- WRITTEN INSTRUCTION
Rewrite the records from the start through the line that contains "gray star at", inclusive, putting "half circle" in place of every "semicircle" and changing nothing else. Leave the pictures out of your answer.

- EXERCISE INPUTS
==*==
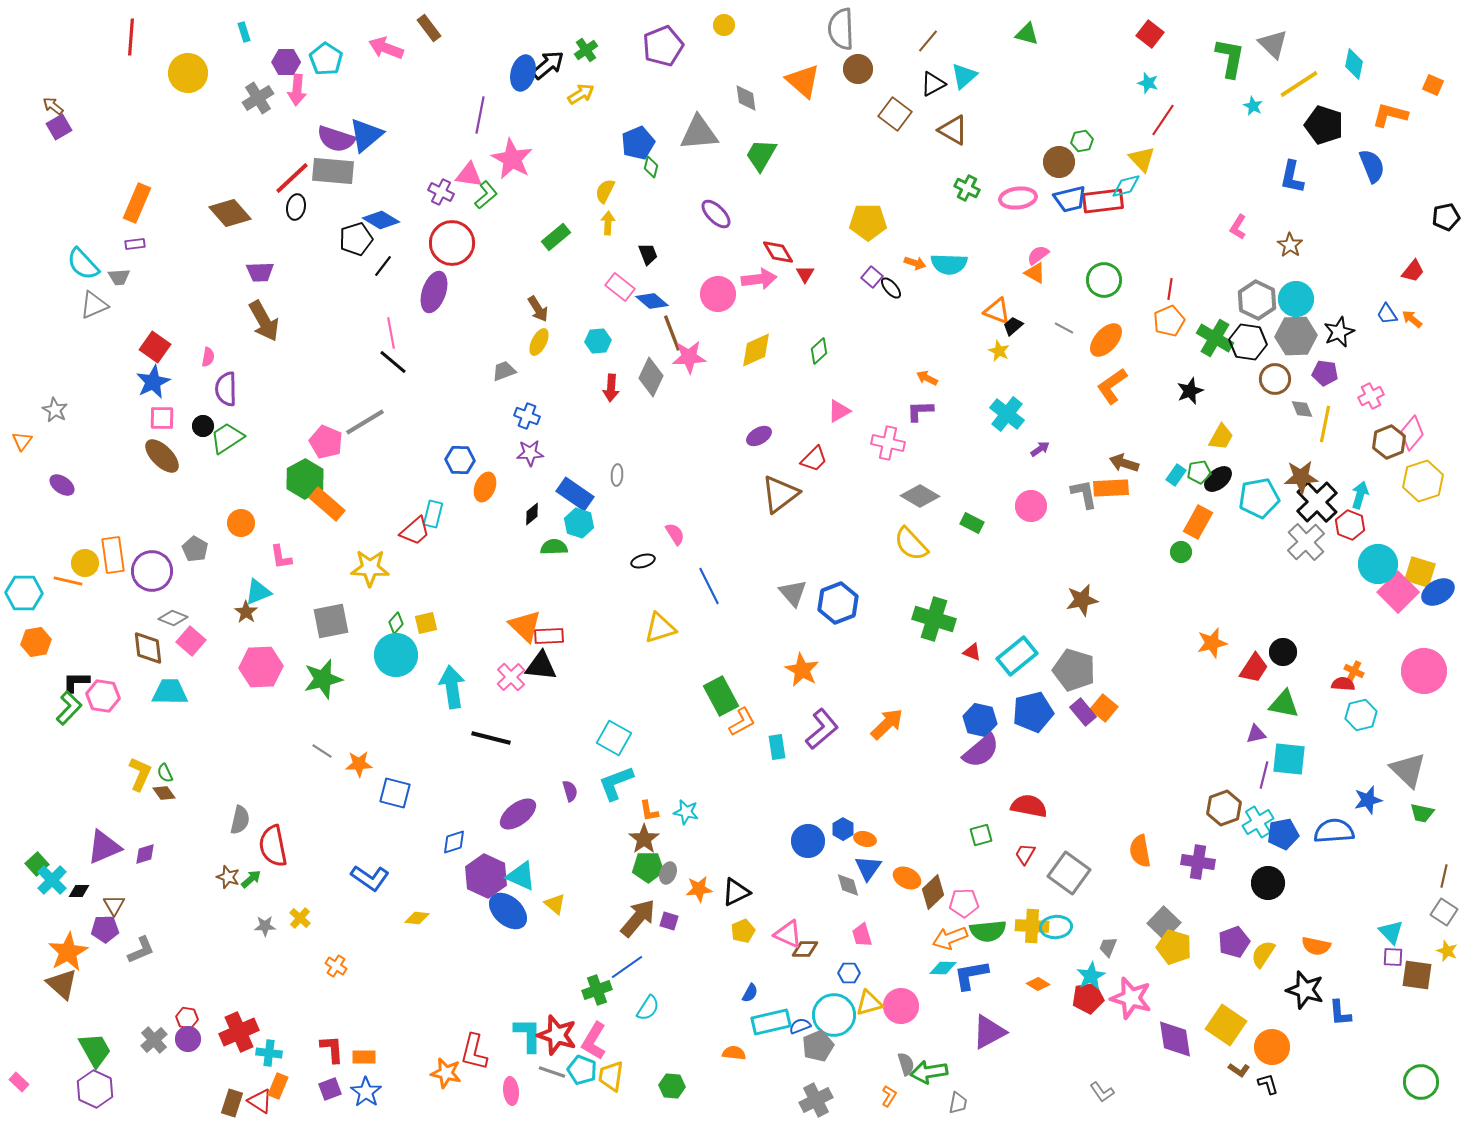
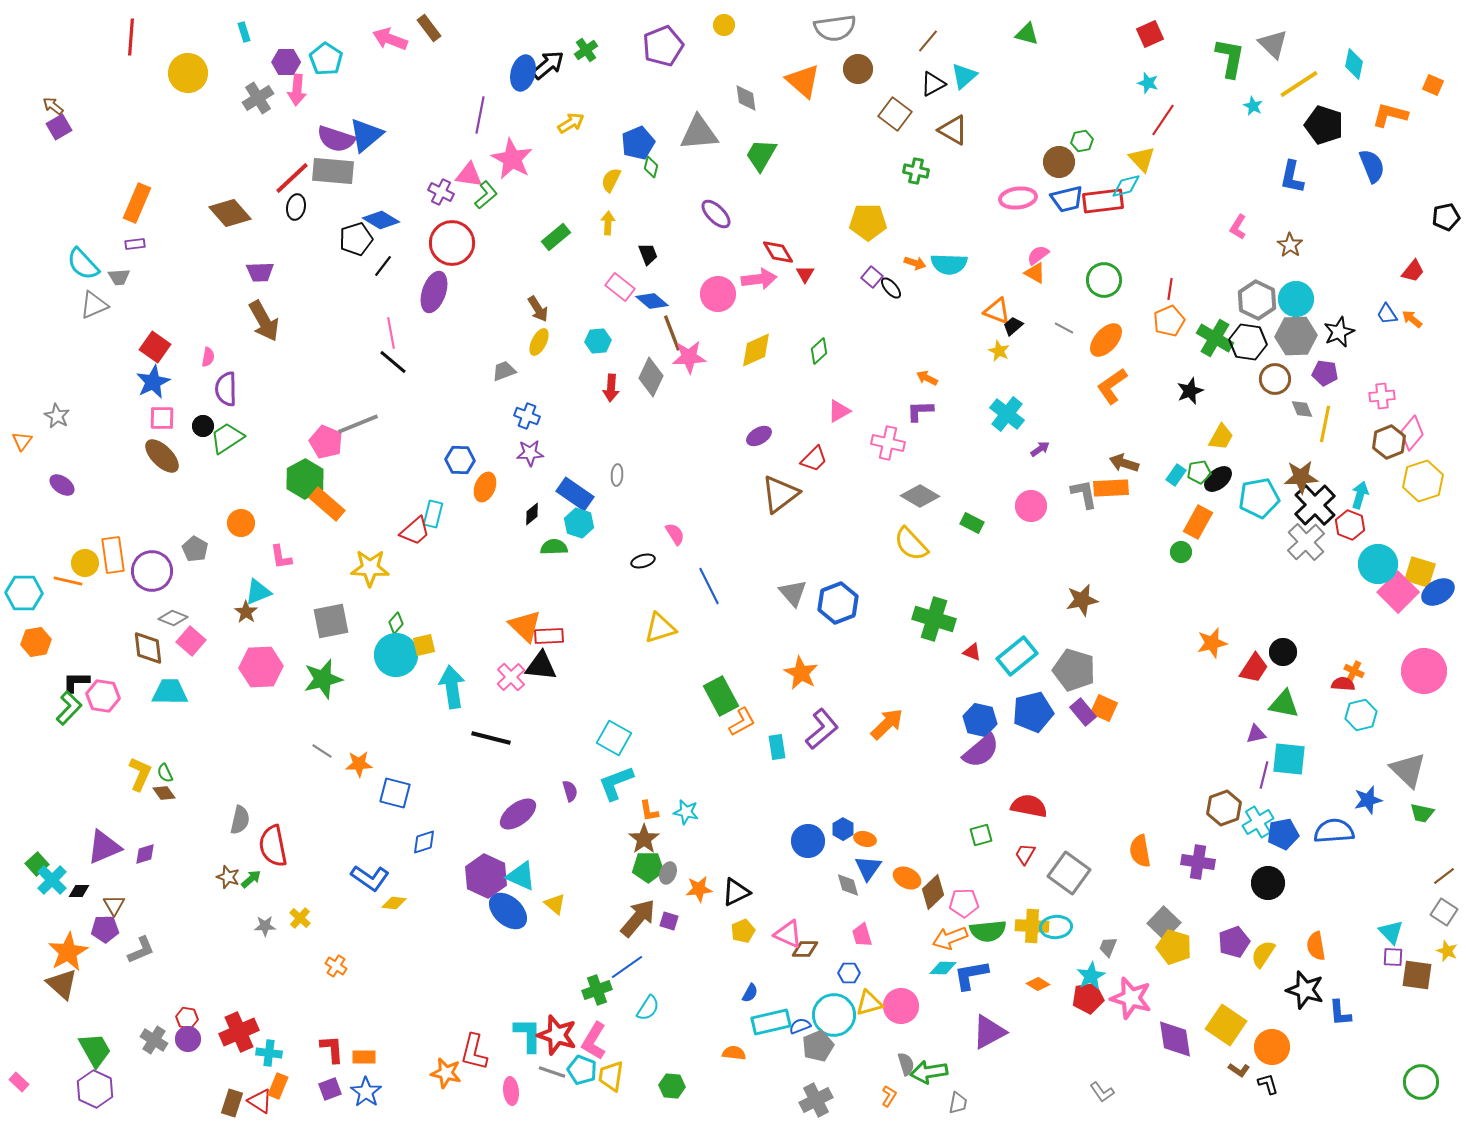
gray semicircle at (841, 29): moved 6 px left, 1 px up; rotated 96 degrees counterclockwise
red square at (1150, 34): rotated 28 degrees clockwise
pink arrow at (386, 48): moved 4 px right, 9 px up
yellow arrow at (581, 94): moved 10 px left, 29 px down
green cross at (967, 188): moved 51 px left, 17 px up; rotated 15 degrees counterclockwise
yellow semicircle at (605, 191): moved 6 px right, 11 px up
blue trapezoid at (1070, 199): moved 3 px left
pink cross at (1371, 396): moved 11 px right; rotated 20 degrees clockwise
gray star at (55, 410): moved 2 px right, 6 px down
gray line at (365, 422): moved 7 px left, 2 px down; rotated 9 degrees clockwise
black cross at (1317, 502): moved 2 px left, 3 px down
yellow square at (426, 623): moved 2 px left, 22 px down
orange star at (802, 670): moved 1 px left, 3 px down
orange square at (1104, 708): rotated 16 degrees counterclockwise
blue diamond at (454, 842): moved 30 px left
brown line at (1444, 876): rotated 40 degrees clockwise
yellow diamond at (417, 918): moved 23 px left, 15 px up
orange semicircle at (1316, 946): rotated 68 degrees clockwise
gray cross at (154, 1040): rotated 16 degrees counterclockwise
==*==
- COMPLETE RESPONSE
gray half circle at (841, 29): moved 6 px left, 1 px up; rotated 96 degrees counterclockwise
red square at (1150, 34): rotated 28 degrees clockwise
pink arrow at (386, 48): moved 4 px right, 9 px up
yellow arrow at (581, 94): moved 10 px left, 29 px down
green cross at (967, 188): moved 51 px left, 17 px up; rotated 15 degrees counterclockwise
yellow half circle at (605, 191): moved 6 px right, 11 px up
blue trapezoid at (1070, 199): moved 3 px left
pink cross at (1371, 396): moved 11 px right; rotated 20 degrees clockwise
gray star at (55, 410): moved 2 px right, 6 px down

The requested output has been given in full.